Assignment = Within the listing below, the lines to output run from the one containing "purple can: 9 -> 8" through the one containing "red rolling pin: 14 -> 10"; copy them exactly and nothing else.

Source data =
○ ○ ○ ○
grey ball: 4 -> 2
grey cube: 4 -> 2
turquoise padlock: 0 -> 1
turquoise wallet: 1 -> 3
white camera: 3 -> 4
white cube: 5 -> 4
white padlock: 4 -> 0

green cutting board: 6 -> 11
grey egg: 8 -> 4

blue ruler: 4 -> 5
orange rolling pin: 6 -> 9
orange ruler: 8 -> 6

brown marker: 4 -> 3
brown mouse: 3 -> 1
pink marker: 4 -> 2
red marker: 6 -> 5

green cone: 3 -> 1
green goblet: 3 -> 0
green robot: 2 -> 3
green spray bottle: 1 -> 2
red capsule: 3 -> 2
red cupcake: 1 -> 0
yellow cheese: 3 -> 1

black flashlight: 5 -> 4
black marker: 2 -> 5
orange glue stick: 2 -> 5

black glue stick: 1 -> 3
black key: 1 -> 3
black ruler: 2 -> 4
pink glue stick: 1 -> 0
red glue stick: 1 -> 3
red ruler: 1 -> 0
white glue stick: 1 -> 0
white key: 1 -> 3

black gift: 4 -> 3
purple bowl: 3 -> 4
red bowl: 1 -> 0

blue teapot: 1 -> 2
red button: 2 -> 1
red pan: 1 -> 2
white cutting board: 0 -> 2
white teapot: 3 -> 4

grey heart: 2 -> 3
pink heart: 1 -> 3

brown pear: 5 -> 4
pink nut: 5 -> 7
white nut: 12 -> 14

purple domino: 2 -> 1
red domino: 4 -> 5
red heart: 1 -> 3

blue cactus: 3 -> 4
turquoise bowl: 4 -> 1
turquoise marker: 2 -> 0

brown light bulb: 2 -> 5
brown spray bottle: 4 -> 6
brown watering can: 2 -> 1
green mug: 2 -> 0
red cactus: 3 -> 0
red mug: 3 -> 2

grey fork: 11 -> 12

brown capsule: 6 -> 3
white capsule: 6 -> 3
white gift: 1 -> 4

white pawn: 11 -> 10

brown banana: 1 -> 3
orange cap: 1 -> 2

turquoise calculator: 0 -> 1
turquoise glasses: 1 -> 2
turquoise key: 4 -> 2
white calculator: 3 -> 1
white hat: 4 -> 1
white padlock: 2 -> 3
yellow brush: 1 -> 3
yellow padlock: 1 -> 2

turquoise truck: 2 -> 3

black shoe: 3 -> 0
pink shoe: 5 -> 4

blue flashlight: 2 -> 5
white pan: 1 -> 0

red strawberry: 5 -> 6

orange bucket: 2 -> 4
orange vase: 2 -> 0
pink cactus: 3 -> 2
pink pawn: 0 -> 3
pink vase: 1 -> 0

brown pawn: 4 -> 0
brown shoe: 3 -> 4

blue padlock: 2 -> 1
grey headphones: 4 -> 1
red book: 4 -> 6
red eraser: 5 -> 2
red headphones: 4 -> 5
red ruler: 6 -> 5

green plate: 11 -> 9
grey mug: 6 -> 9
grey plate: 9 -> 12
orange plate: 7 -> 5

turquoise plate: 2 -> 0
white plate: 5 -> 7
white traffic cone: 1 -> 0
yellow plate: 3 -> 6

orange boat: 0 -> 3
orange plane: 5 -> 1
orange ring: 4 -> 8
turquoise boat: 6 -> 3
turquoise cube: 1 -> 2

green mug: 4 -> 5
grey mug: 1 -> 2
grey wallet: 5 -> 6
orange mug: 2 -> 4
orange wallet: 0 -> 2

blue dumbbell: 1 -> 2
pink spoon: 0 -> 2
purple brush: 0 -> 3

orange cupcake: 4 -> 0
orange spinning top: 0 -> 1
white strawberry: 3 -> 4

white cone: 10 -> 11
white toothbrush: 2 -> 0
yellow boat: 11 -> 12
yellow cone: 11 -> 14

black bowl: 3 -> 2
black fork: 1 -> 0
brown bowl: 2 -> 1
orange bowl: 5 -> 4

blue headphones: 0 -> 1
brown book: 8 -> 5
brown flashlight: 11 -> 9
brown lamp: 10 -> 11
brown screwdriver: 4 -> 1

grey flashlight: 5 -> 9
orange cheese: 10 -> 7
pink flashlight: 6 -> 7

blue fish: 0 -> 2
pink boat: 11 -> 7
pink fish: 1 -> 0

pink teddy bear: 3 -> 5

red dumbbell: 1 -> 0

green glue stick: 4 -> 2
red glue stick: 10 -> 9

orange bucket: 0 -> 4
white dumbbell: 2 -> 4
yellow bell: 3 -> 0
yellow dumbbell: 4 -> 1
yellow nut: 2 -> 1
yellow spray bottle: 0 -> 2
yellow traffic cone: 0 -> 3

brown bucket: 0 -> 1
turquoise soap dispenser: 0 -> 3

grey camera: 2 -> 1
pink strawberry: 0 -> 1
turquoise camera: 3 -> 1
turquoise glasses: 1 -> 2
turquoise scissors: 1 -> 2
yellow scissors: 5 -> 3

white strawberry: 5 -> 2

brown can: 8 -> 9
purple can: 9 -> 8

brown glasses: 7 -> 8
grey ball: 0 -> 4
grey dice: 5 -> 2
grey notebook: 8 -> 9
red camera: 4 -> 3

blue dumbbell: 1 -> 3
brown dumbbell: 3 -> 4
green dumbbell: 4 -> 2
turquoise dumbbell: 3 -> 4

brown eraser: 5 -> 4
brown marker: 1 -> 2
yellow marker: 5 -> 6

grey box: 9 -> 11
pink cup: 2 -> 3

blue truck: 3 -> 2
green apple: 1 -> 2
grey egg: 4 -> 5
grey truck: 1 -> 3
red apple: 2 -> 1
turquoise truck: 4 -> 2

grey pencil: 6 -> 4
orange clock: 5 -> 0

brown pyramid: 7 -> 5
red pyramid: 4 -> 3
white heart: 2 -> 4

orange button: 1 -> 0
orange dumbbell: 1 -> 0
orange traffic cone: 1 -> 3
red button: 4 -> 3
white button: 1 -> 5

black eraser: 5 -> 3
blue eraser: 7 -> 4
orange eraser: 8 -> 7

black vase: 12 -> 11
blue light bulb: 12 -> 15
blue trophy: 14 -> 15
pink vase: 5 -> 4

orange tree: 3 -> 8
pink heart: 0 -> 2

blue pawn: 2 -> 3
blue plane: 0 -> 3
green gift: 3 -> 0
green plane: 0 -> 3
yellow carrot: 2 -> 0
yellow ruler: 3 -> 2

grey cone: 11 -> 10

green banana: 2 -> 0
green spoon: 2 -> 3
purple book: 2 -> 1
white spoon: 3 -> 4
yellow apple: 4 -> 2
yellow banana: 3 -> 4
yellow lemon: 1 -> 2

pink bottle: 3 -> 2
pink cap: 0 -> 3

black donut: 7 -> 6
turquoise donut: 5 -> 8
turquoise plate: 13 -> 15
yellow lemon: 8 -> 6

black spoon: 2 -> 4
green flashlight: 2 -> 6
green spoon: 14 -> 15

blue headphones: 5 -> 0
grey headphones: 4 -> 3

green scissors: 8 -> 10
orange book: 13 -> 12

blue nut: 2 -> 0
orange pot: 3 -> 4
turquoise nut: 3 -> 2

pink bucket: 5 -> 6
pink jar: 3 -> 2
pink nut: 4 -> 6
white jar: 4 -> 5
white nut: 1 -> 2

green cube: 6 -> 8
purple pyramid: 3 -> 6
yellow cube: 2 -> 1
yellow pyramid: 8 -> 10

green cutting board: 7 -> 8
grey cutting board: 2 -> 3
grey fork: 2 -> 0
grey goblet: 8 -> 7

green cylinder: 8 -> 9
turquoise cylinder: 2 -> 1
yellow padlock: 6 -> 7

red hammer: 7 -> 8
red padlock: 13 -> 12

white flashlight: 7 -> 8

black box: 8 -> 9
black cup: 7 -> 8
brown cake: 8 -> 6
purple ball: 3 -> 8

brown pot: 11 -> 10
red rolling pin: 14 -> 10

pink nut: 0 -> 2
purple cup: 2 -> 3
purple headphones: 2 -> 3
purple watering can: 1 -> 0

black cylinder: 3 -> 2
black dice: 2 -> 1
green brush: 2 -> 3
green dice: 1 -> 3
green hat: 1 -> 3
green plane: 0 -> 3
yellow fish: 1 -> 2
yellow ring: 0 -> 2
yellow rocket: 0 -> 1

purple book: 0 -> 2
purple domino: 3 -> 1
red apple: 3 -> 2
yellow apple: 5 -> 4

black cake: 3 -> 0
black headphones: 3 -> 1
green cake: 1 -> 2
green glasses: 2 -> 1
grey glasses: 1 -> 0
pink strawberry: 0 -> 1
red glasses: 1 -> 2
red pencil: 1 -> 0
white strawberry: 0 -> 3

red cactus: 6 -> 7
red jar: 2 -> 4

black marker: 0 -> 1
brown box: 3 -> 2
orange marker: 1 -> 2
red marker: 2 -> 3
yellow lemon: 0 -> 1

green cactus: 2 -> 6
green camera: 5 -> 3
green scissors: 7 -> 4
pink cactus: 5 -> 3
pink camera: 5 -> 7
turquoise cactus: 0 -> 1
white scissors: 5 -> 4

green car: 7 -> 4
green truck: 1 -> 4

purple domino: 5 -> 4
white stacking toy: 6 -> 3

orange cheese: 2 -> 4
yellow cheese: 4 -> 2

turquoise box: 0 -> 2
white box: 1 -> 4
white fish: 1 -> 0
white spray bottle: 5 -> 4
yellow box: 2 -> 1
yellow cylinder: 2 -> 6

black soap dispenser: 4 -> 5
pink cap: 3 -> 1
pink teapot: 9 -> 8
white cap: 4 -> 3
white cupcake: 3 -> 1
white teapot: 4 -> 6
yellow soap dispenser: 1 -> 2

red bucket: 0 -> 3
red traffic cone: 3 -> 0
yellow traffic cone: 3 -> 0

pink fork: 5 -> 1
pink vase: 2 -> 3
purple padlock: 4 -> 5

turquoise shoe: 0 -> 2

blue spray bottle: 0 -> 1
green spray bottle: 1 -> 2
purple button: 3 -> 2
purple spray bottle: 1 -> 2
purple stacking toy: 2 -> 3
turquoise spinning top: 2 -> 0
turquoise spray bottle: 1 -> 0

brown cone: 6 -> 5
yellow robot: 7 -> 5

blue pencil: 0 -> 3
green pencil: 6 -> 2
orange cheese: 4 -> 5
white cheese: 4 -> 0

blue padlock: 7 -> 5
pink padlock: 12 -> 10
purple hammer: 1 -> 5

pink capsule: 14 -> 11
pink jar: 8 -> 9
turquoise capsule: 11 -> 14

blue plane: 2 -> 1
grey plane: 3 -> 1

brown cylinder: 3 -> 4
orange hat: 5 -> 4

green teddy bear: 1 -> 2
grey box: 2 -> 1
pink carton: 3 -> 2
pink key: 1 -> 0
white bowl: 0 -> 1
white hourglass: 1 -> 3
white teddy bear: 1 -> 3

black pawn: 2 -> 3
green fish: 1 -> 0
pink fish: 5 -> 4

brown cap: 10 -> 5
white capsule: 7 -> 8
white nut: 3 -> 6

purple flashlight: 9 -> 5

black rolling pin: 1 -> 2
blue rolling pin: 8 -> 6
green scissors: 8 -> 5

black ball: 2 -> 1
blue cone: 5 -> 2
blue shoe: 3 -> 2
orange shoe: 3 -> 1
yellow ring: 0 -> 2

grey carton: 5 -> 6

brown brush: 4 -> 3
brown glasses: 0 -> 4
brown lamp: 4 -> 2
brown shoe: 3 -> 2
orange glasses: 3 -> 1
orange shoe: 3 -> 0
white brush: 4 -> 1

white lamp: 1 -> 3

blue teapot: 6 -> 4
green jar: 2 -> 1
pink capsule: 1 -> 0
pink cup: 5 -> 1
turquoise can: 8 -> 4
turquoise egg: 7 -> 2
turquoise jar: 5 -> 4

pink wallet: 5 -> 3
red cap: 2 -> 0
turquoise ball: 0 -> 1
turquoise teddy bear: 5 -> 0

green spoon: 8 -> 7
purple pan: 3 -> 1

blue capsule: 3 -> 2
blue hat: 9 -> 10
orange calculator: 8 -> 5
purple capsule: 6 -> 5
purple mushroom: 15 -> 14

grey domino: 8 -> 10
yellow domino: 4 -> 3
○ ○ ○ ○
Answer for the task =
purple can: 9 -> 8

brown glasses: 7 -> 8
grey ball: 0 -> 4
grey dice: 5 -> 2
grey notebook: 8 -> 9
red camera: 4 -> 3

blue dumbbell: 1 -> 3
brown dumbbell: 3 -> 4
green dumbbell: 4 -> 2
turquoise dumbbell: 3 -> 4

brown eraser: 5 -> 4
brown marker: 1 -> 2
yellow marker: 5 -> 6

grey box: 9 -> 11
pink cup: 2 -> 3

blue truck: 3 -> 2
green apple: 1 -> 2
grey egg: 4 -> 5
grey truck: 1 -> 3
red apple: 2 -> 1
turquoise truck: 4 -> 2

grey pencil: 6 -> 4
orange clock: 5 -> 0

brown pyramid: 7 -> 5
red pyramid: 4 -> 3
white heart: 2 -> 4

orange button: 1 -> 0
orange dumbbell: 1 -> 0
orange traffic cone: 1 -> 3
red button: 4 -> 3
white button: 1 -> 5

black eraser: 5 -> 3
blue eraser: 7 -> 4
orange eraser: 8 -> 7

black vase: 12 -> 11
blue light bulb: 12 -> 15
blue trophy: 14 -> 15
pink vase: 5 -> 4

orange tree: 3 -> 8
pink heart: 0 -> 2

blue pawn: 2 -> 3
blue plane: 0 -> 3
green gift: 3 -> 0
green plane: 0 -> 3
yellow carrot: 2 -> 0
yellow ruler: 3 -> 2

grey cone: 11 -> 10

green banana: 2 -> 0
green spoon: 2 -> 3
purple book: 2 -> 1
white spoon: 3 -> 4
yellow apple: 4 -> 2
yellow banana: 3 -> 4
yellow lemon: 1 -> 2

pink bottle: 3 -> 2
pink cap: 0 -> 3

black donut: 7 -> 6
turquoise donut: 5 -> 8
turquoise plate: 13 -> 15
yellow lemon: 8 -> 6

black spoon: 2 -> 4
green flashlight: 2 -> 6
green spoon: 14 -> 15

blue headphones: 5 -> 0
grey headphones: 4 -> 3

green scissors: 8 -> 10
orange book: 13 -> 12

blue nut: 2 -> 0
orange pot: 3 -> 4
turquoise nut: 3 -> 2

pink bucket: 5 -> 6
pink jar: 3 -> 2
pink nut: 4 -> 6
white jar: 4 -> 5
white nut: 1 -> 2

green cube: 6 -> 8
purple pyramid: 3 -> 6
yellow cube: 2 -> 1
yellow pyramid: 8 -> 10

green cutting board: 7 -> 8
grey cutting board: 2 -> 3
grey fork: 2 -> 0
grey goblet: 8 -> 7

green cylinder: 8 -> 9
turquoise cylinder: 2 -> 1
yellow padlock: 6 -> 7

red hammer: 7 -> 8
red padlock: 13 -> 12

white flashlight: 7 -> 8

black box: 8 -> 9
black cup: 7 -> 8
brown cake: 8 -> 6
purple ball: 3 -> 8

brown pot: 11 -> 10
red rolling pin: 14 -> 10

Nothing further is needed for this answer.